Go through the listing below, count the lines that contain "orange", and state the number alone.

------ Records provided

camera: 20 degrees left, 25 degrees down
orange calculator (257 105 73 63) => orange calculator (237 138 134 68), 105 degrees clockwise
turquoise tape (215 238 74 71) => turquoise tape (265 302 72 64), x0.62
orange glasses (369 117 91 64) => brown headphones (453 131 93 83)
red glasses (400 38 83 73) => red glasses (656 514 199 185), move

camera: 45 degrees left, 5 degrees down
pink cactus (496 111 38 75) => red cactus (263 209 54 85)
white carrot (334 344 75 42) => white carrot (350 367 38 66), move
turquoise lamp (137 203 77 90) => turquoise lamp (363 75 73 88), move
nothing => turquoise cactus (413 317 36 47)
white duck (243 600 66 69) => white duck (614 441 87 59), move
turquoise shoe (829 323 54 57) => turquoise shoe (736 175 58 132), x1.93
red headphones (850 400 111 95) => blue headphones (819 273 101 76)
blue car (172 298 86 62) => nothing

------------
------ Records provided

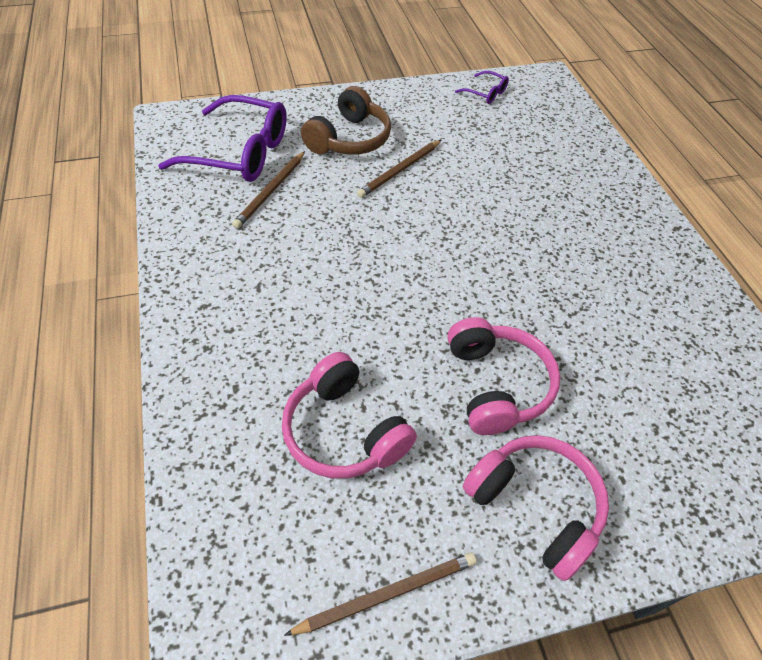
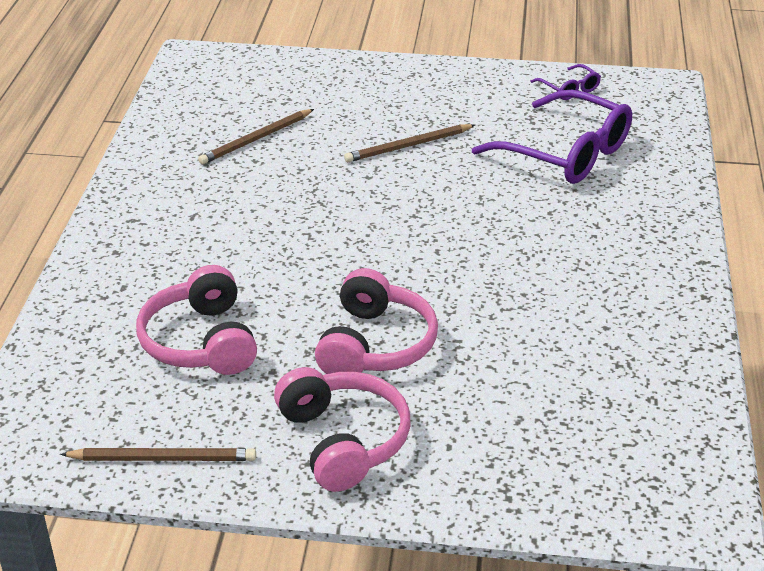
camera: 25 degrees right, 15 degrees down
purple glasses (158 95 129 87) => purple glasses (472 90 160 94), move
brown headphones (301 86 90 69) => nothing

------------

**Task response:** 2